(Records excerpted from a collection)
* * * *
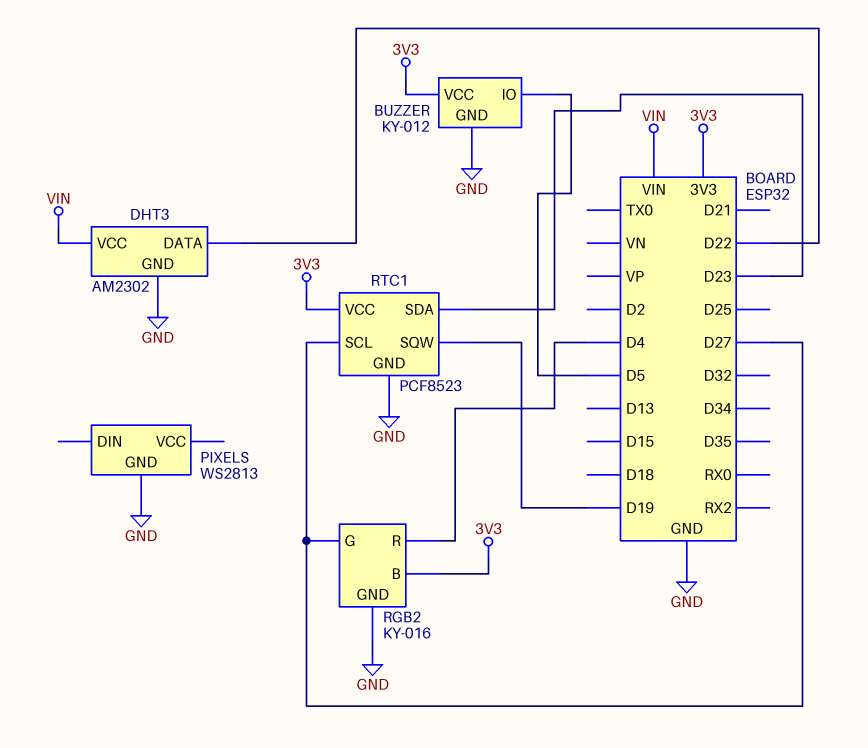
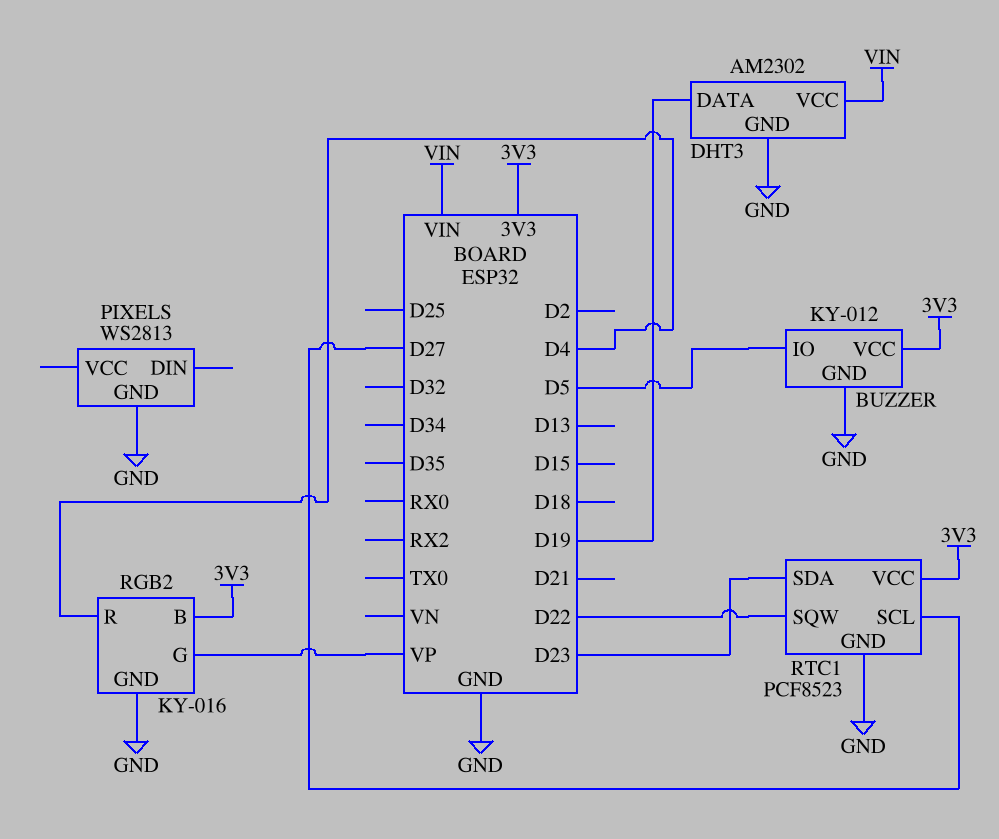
DHT3 pin DATA: D22 -> D19
RGB2 pin G: D27 -> VP
RTC1 pin SQW: D19 -> D22

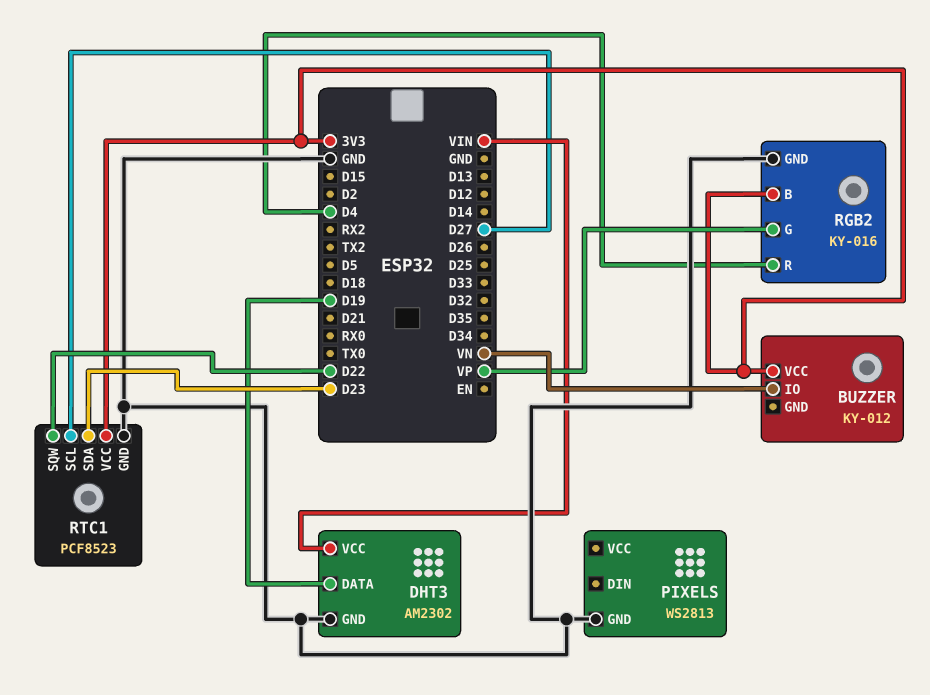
BUZZER pin GND: GND -> none
BUZZER pin IO: D5 -> VN

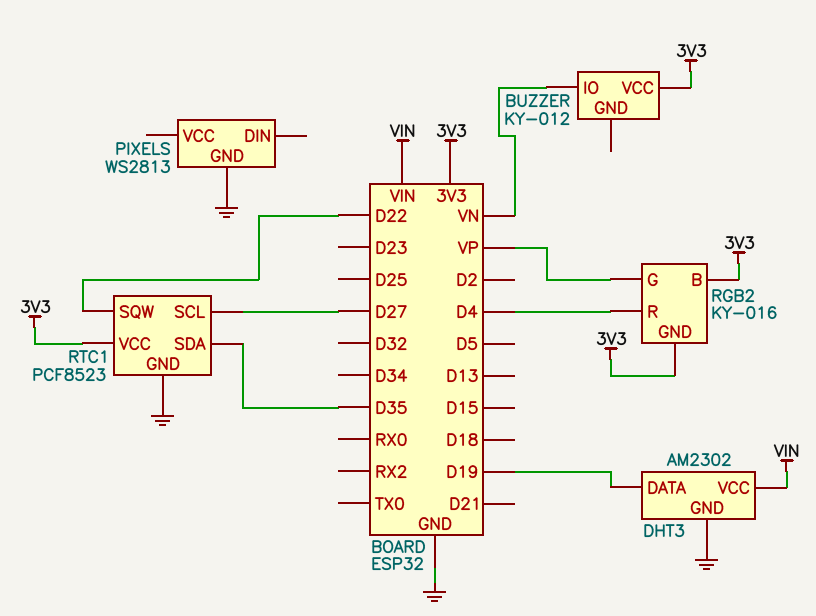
RGB2 pin GND: GND -> 3V3
RTC1 pin SDA: D23 -> D35

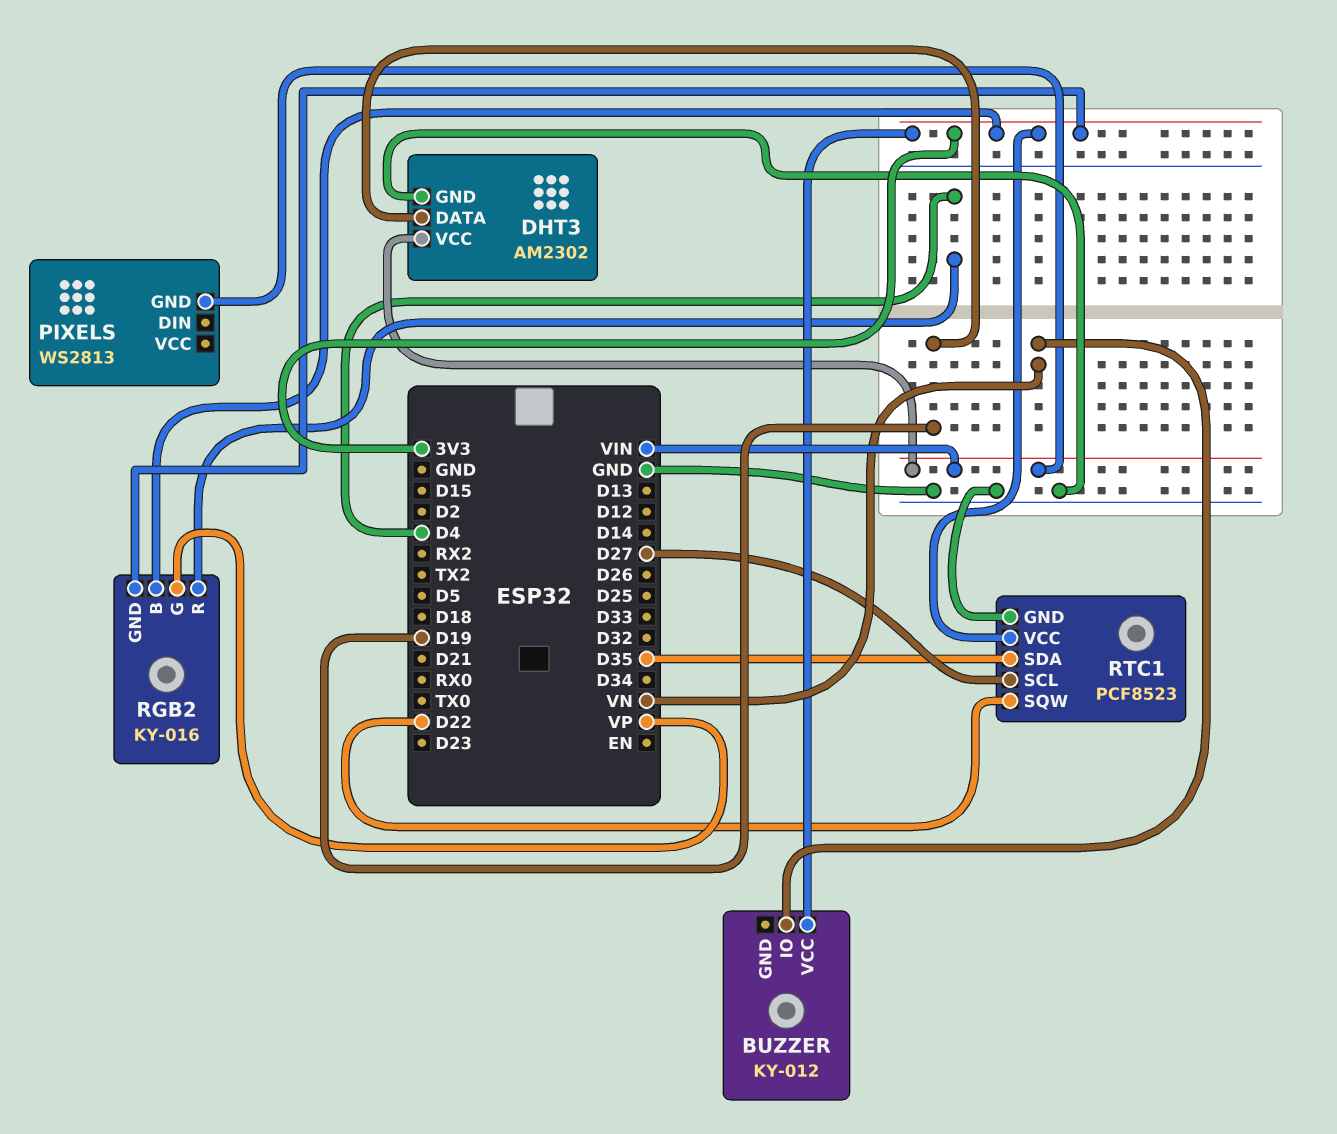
PIXELS pin GND: GND -> VIN

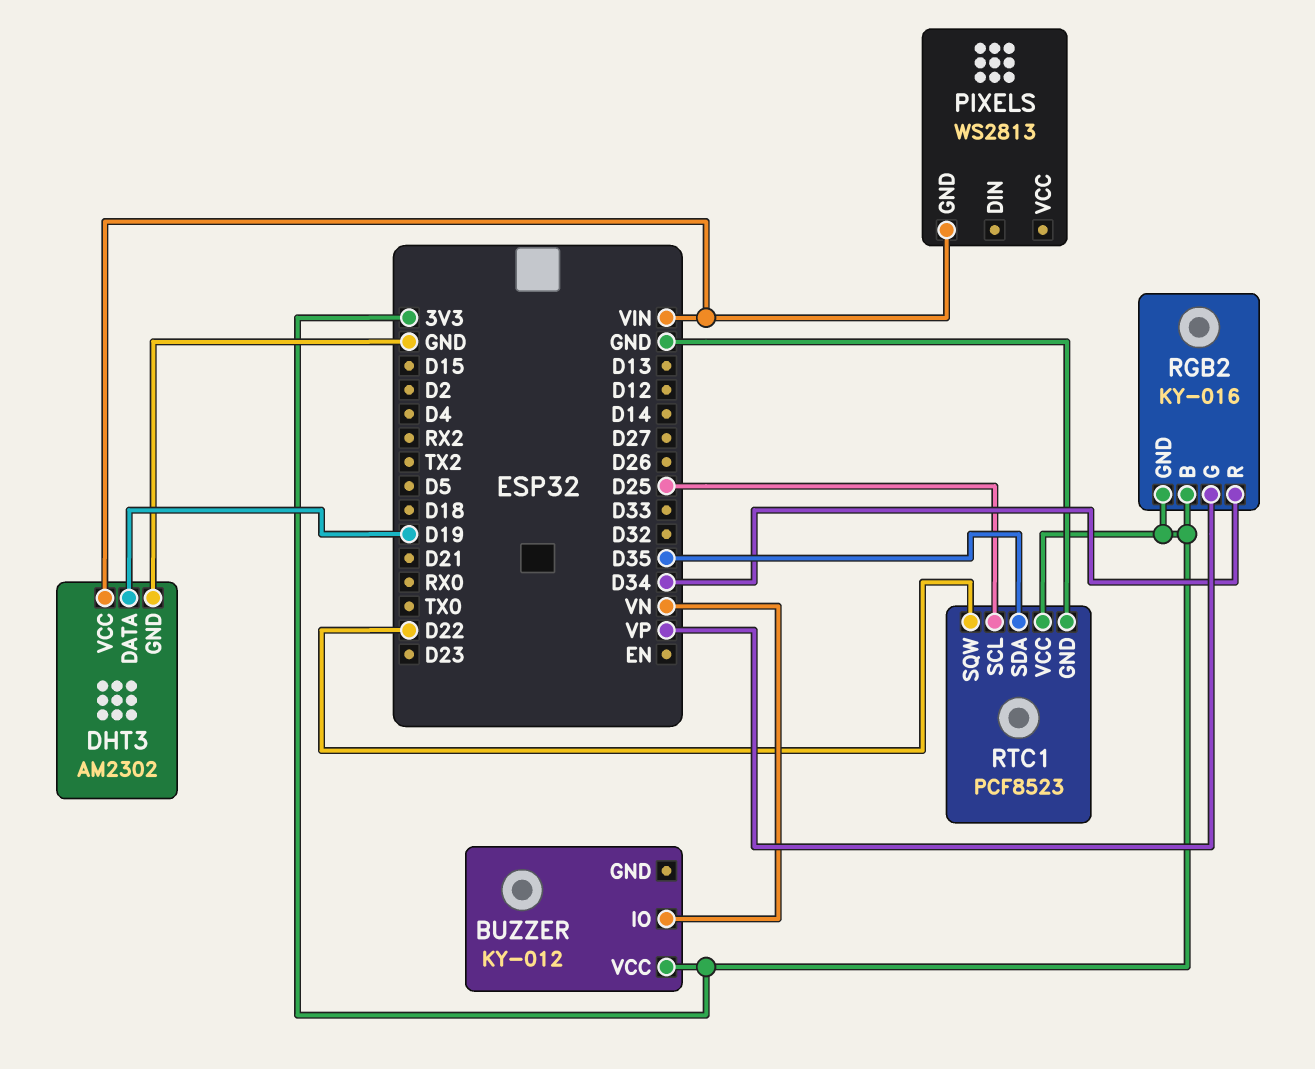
RGB2 pin R: D4 -> D34
RTC1 pin SCL: D27 -> D25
* * * *
◆ **Problem statement**
Write the entries above out in full, exactly, with no images.

◆ **Result below**
DHT3 pin DATA: D22 -> D19
RGB2 pin G: D27 -> VP
RTC1 pin SQW: D19 -> D22

BUZZER pin GND: GND -> none
BUZZER pin IO: D5 -> VN

RGB2 pin GND: GND -> 3V3
RTC1 pin SDA: D23 -> D35

PIXELS pin GND: GND -> VIN

RGB2 pin R: D4 -> D34
RTC1 pin SCL: D27 -> D25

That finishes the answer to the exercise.